§ DATASET SECTION
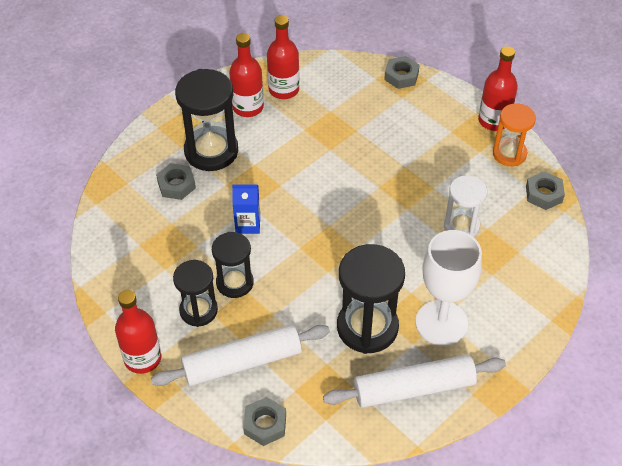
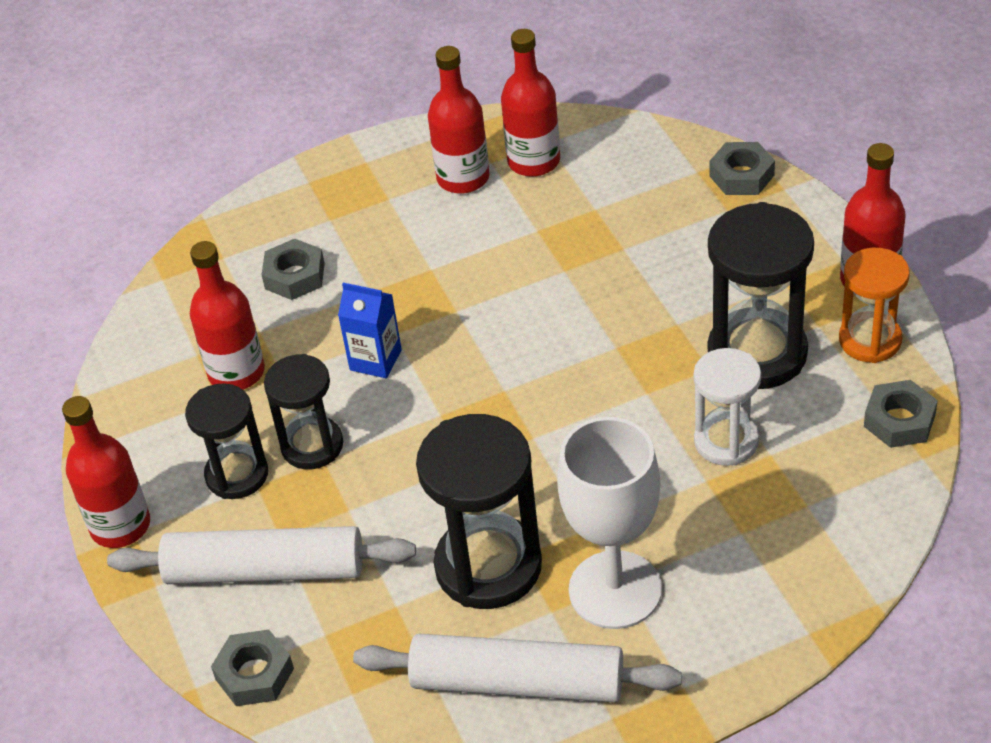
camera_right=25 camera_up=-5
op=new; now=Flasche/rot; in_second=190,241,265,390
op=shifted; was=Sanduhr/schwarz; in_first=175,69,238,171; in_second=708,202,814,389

§ YOUR ASSIGNMENT
Write out the data word for word. Any picture is to be skipped.

§ TASK RESPONSE
camera_right=25 camera_up=-5
op=new; now=Flasche/rot; in_second=190,241,265,390
op=shifted; was=Sanduhr/schwarz; in_first=175,69,238,171; in_second=708,202,814,389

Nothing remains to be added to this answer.